▶ _EXERCISE REQUIREMENTS_
In the entries that follow, how many lines hold "pink"? Nothing but the number is expected.

[Object change descriptions]
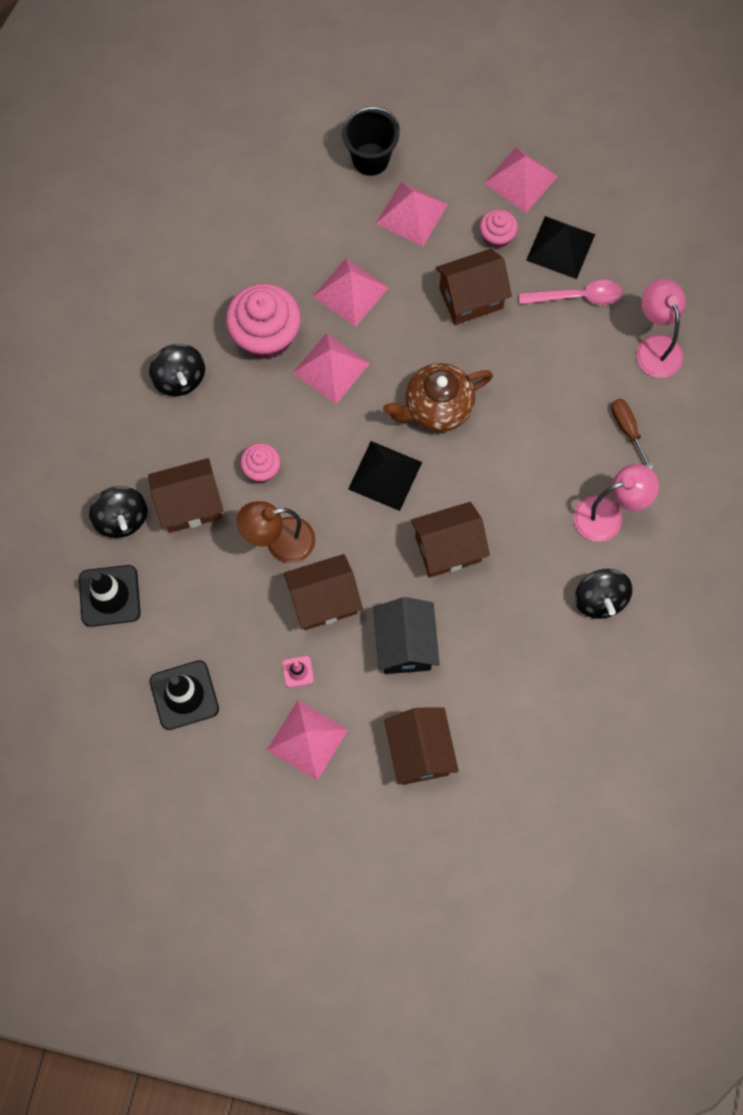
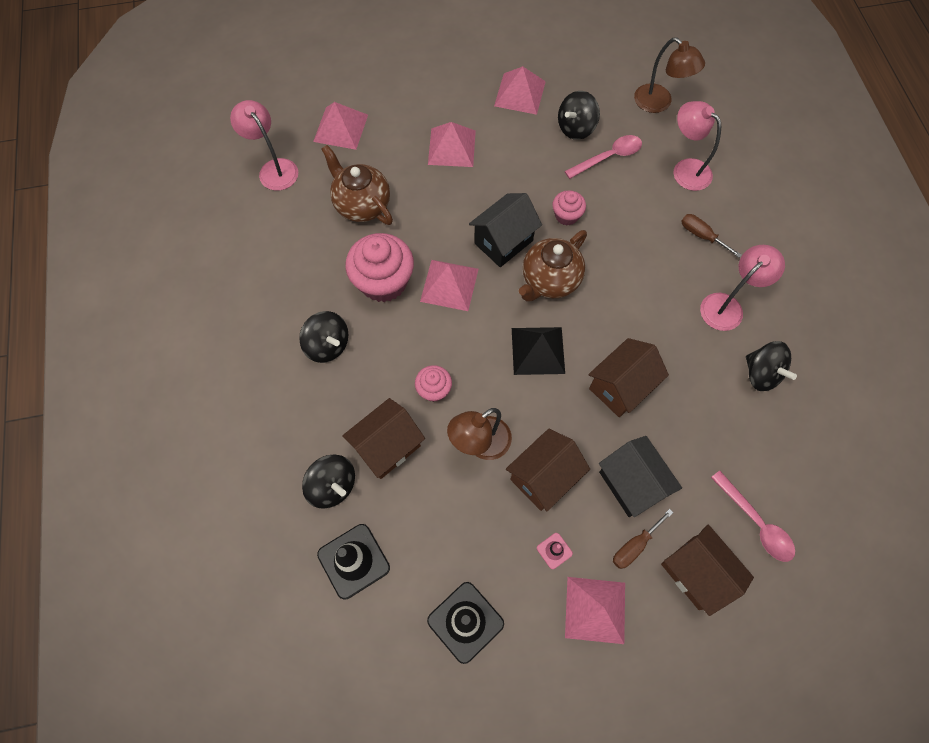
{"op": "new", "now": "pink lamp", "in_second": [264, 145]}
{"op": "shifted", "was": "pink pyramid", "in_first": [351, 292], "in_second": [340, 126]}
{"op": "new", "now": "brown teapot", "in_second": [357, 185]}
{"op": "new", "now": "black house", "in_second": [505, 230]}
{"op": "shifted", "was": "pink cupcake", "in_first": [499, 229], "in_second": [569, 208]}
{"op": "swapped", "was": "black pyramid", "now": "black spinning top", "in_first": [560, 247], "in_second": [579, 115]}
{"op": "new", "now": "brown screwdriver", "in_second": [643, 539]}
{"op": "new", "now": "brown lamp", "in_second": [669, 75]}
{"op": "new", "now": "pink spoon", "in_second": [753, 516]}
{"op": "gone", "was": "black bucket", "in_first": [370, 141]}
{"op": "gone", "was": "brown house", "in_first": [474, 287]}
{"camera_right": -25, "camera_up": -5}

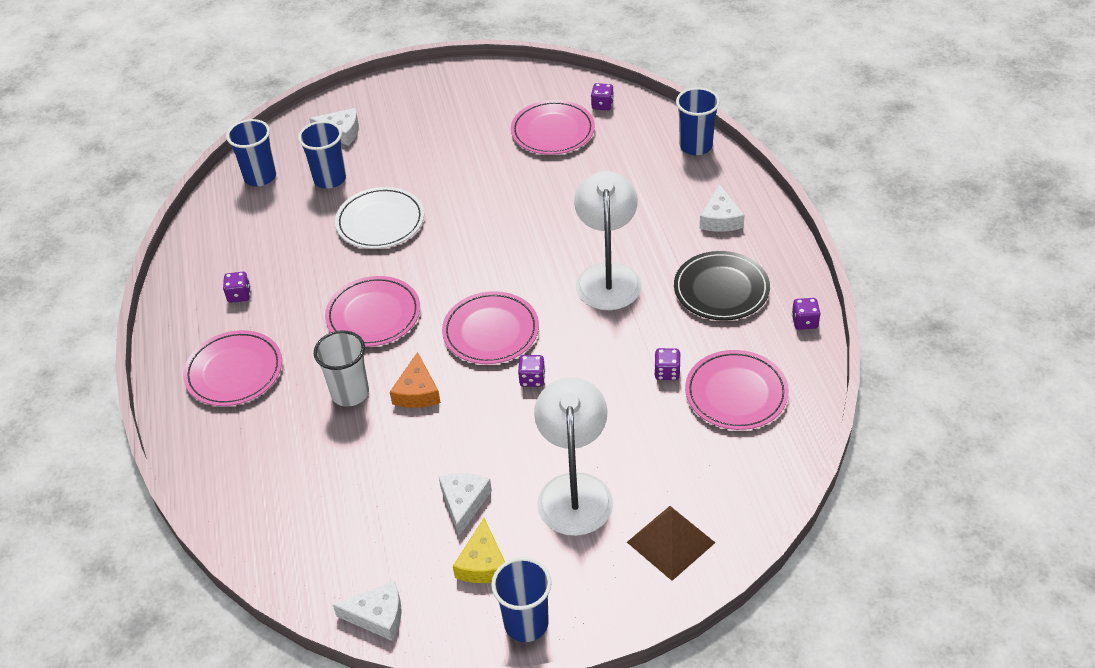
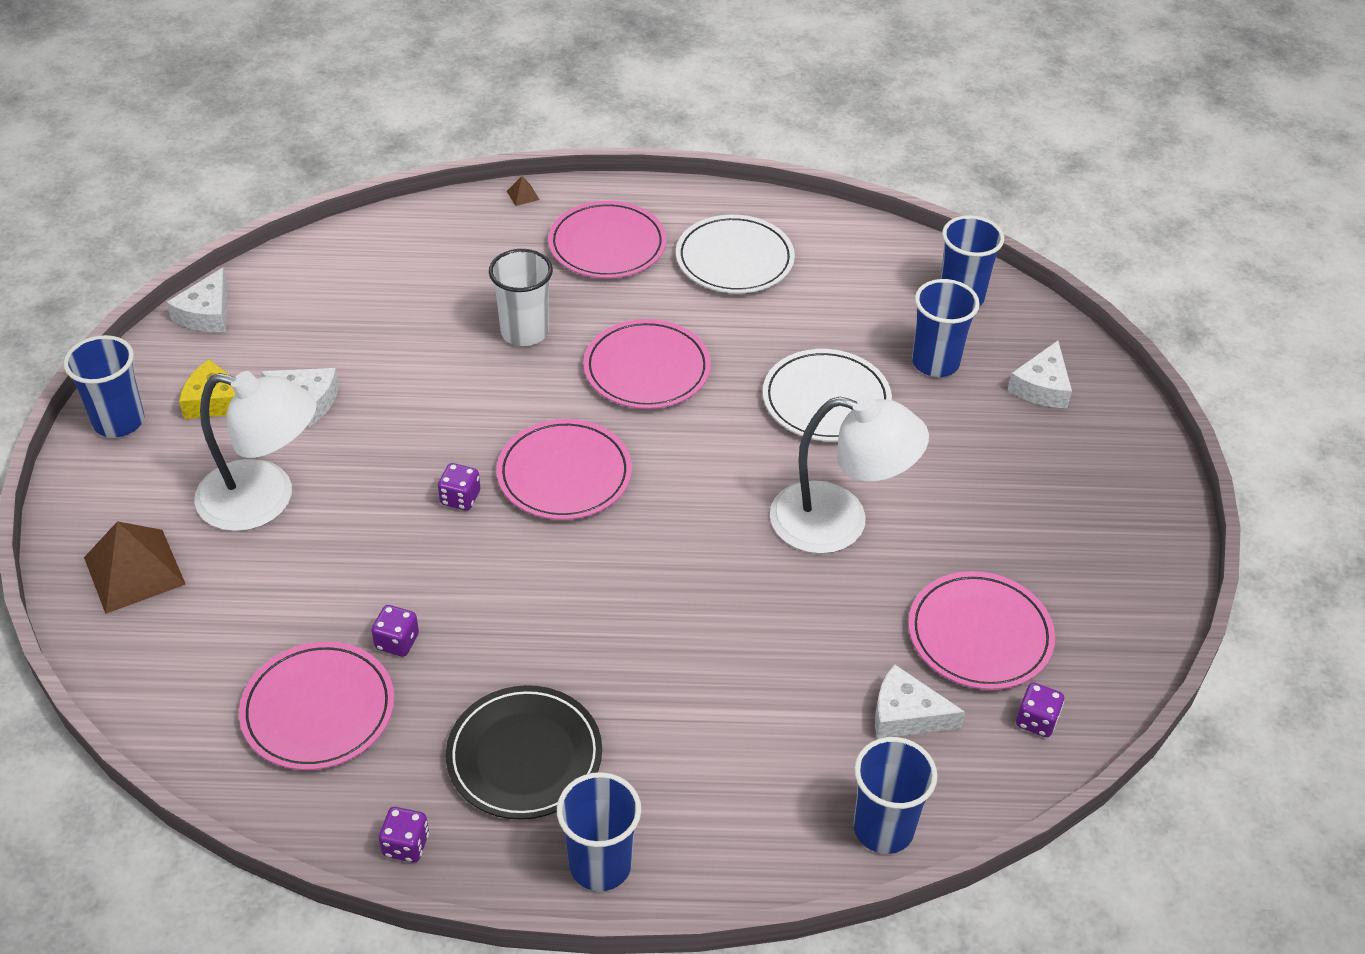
{"op": "new", "now": "brown pyramid", "in_second": [523, 191]}
{"op": "new", "now": "blue cup", "in_second": [599, 831]}
{"op": "swapped", "was": "purple dice", "now": "white plate", "in_first": [237, 287], "in_second": [735, 254]}
{"op": "shifted", "was": "white lamp", "in_first": [608, 240], "in_second": [849, 474]}
{"op": "shifted", "was": "white cheese", "in_first": [722, 208], "in_second": [920, 701]}
{"op": "gone", "was": "orange cheese", "in_first": [415, 380]}
{"camera_right": 100, "camera_up": 0}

▶ _ANSWER FOR THE TASK_
4